[DATA RECORDS — start]

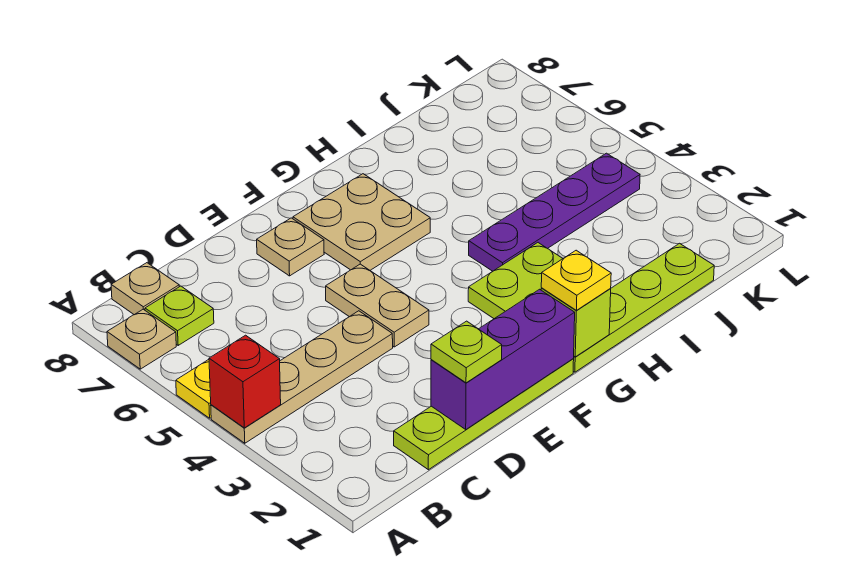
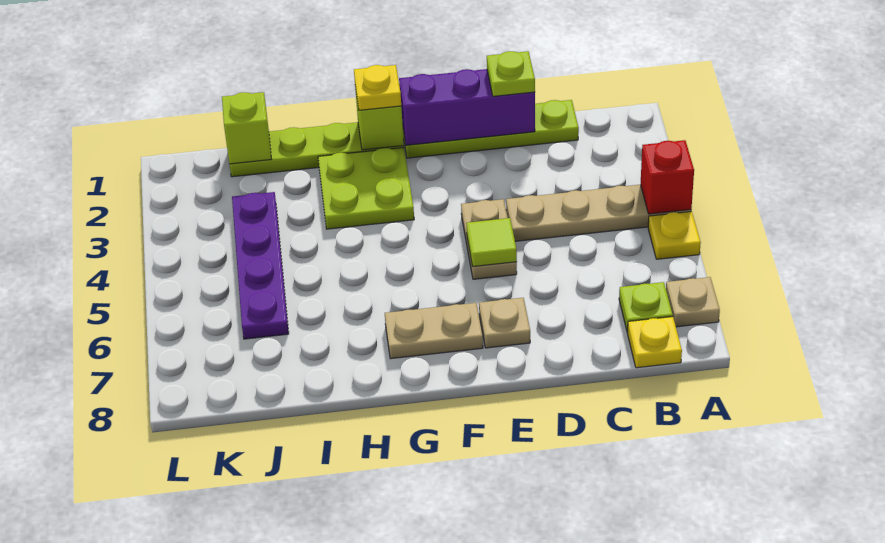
tan plate B8 level 1 -> yellow plate B8 level 1
none -> lime tile E5 level 2
tan plate F6:G7 level 1 -> tan plate F7:G7 level 1
purple plate H4:K4 level 1 -> purple plate J3:J6 level 1
none -> lime brick J1 level 2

[DATA RECORDS — finish]

TO DO: Copy each line of the data above that holds "plate".

SOLUTION TO THIS EXERCISE:
tan plate B8 level 1 -> yellow plate B8 level 1
tan plate F6:G7 level 1 -> tan plate F7:G7 level 1
purple plate H4:K4 level 1 -> purple plate J3:J6 level 1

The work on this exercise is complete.